--- Data records Enclosed Below ---
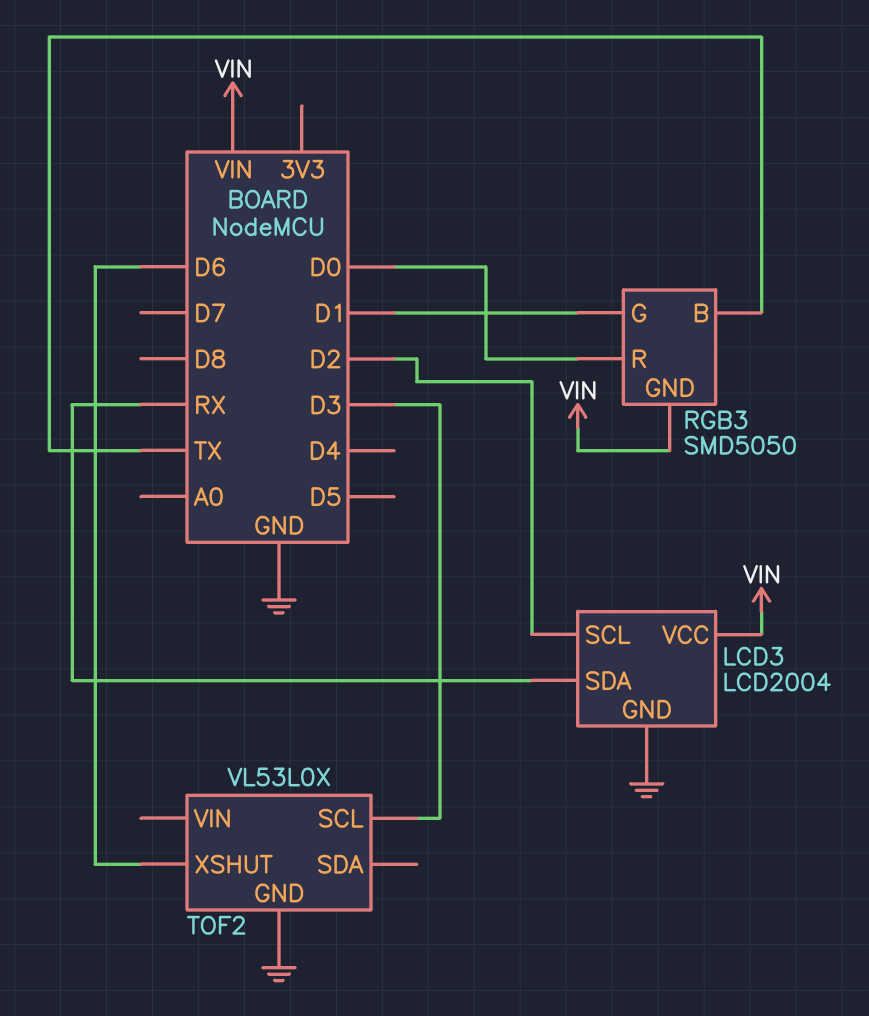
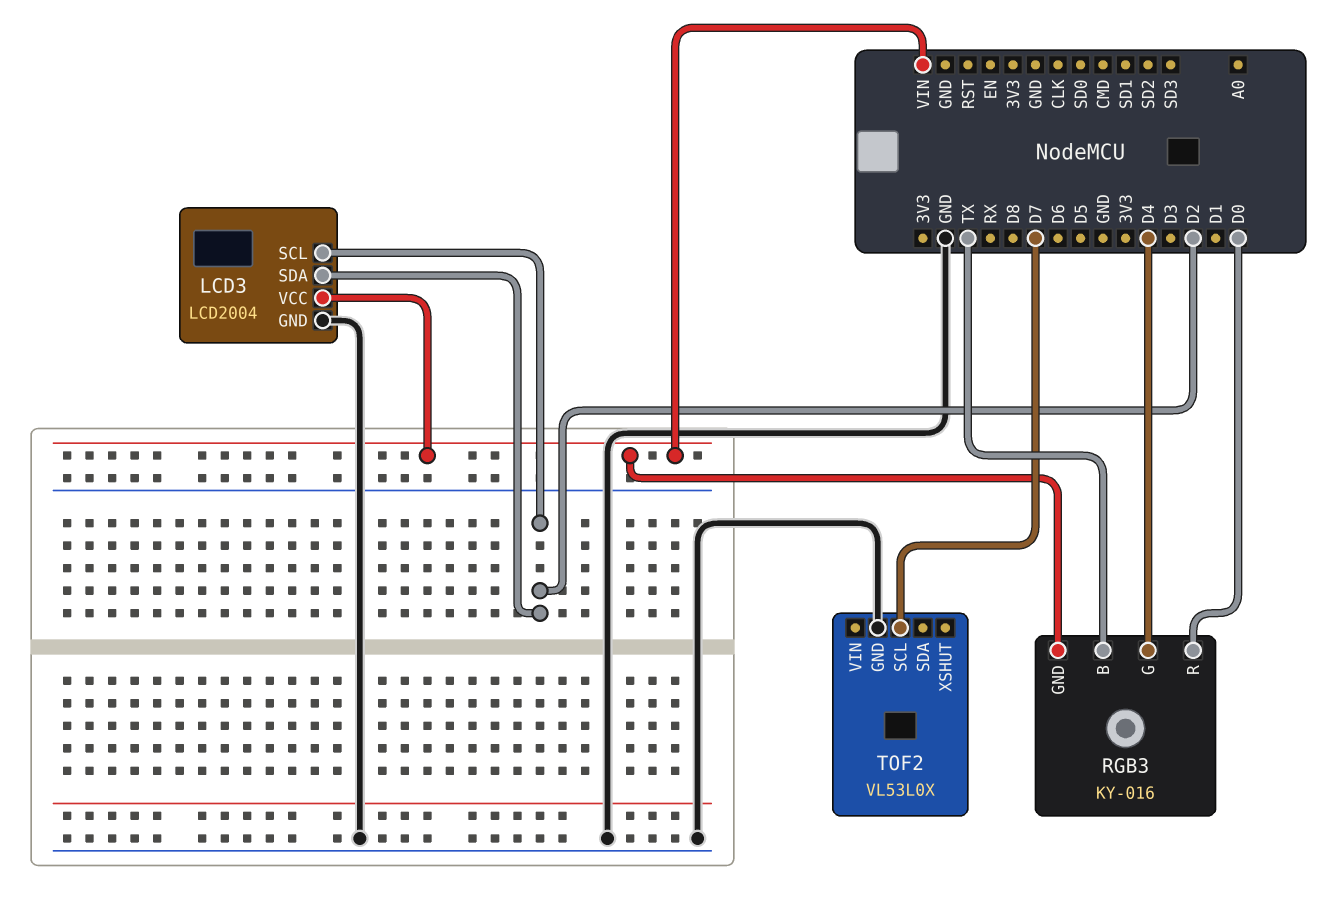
LCD3 pin SDA: RX -> D2
RGB3: SMD5050 -> KY-016
RGB3 pin G: D1 -> D4
TOF2 pin SCL: D3 -> D7
TOF2 pin XSHUT: D6 -> none

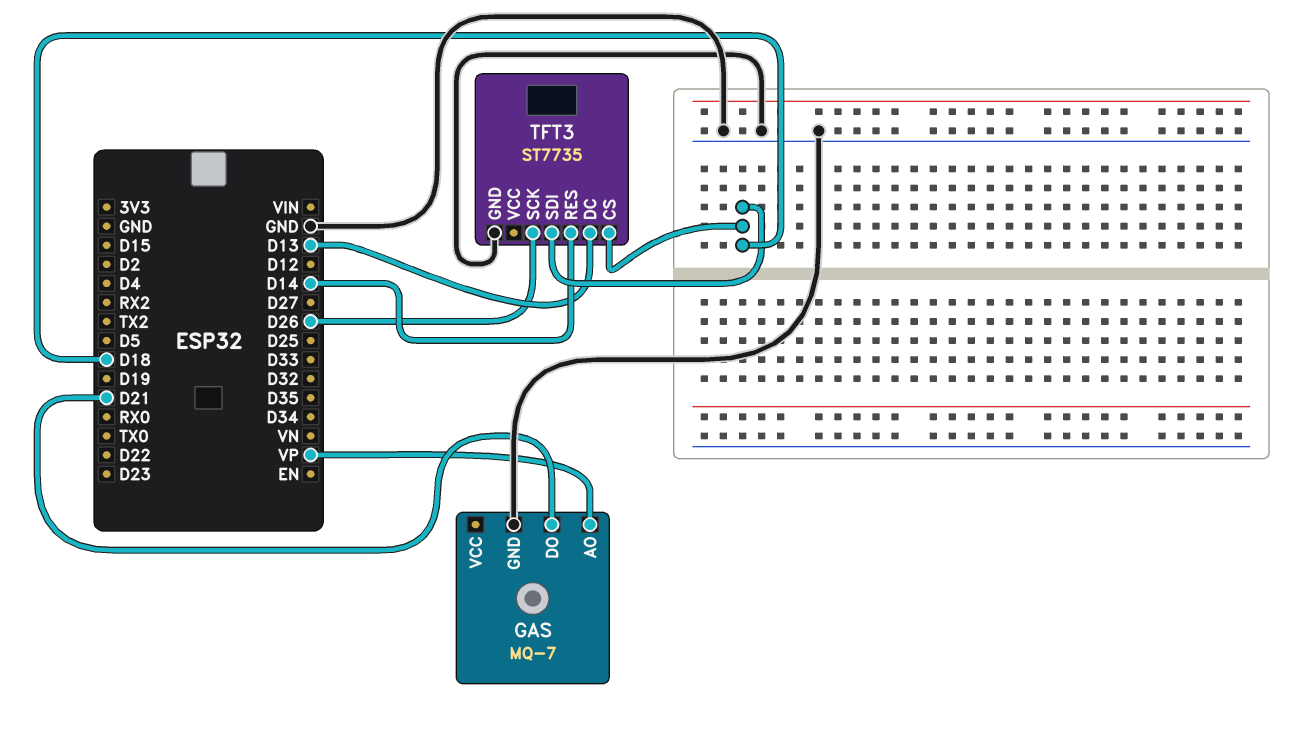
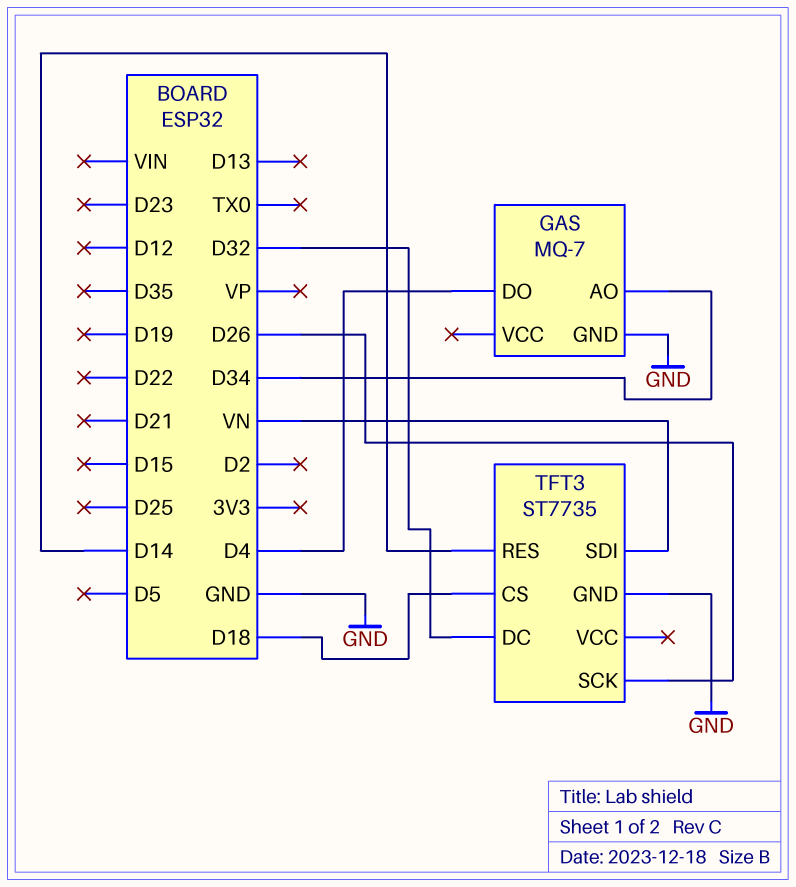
GAS pin AO: VP -> D34
GAS pin DO: D21 -> D4
TFT3 pin DC: D13 -> D32
TFT3 pin SDI: D18 -> VN

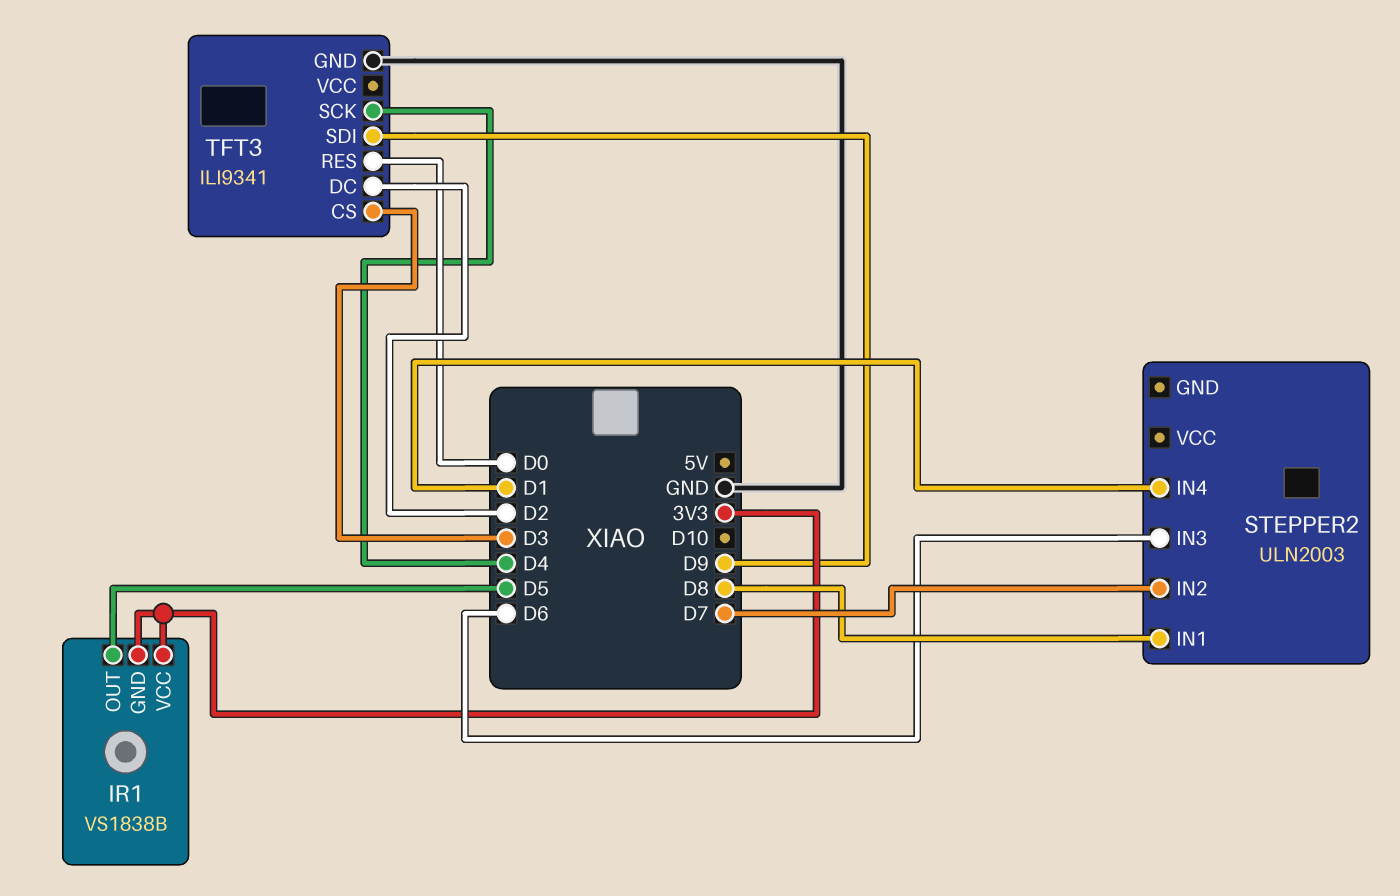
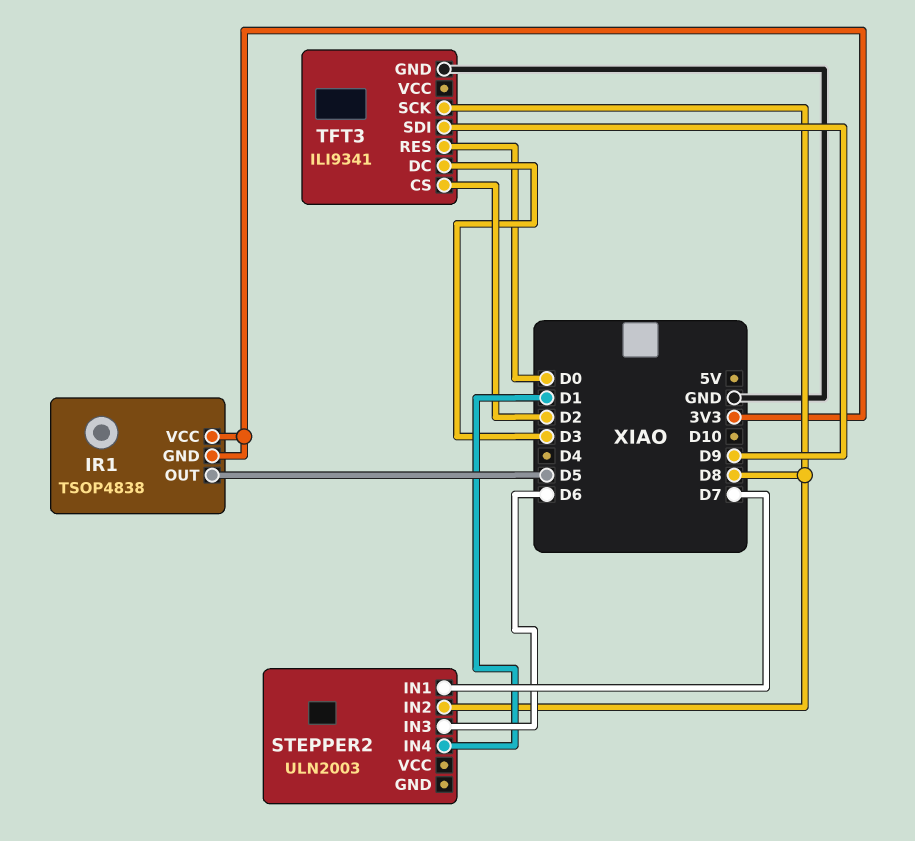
IR1: VS1838B -> TSOP4838
STEPPER2 pin IN1: D8 -> D7
STEPPER2 pin IN2: D7 -> D8
TFT3 pin CS: D3 -> D2
TFT3 pin DC: D2 -> D3
TFT3 pin SCK: D4 -> D8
--- End of Enclosed Data records ---
_Exercise directions:_ Only the lines from the line containing "RGB3 pin G: D1 -> D4" through the last line of the entries above should be reproduced, word for word and without pictures.

_Reply:_
RGB3 pin G: D1 -> D4
TOF2 pin SCL: D3 -> D7
TOF2 pin XSHUT: D6 -> none

GAS pin AO: VP -> D34
GAS pin DO: D21 -> D4
TFT3 pin DC: D13 -> D32
TFT3 pin SDI: D18 -> VN

IR1: VS1838B -> TSOP4838
STEPPER2 pin IN1: D8 -> D7
STEPPER2 pin IN2: D7 -> D8
TFT3 pin CS: D3 -> D2
TFT3 pin DC: D2 -> D3
TFT3 pin SCK: D4 -> D8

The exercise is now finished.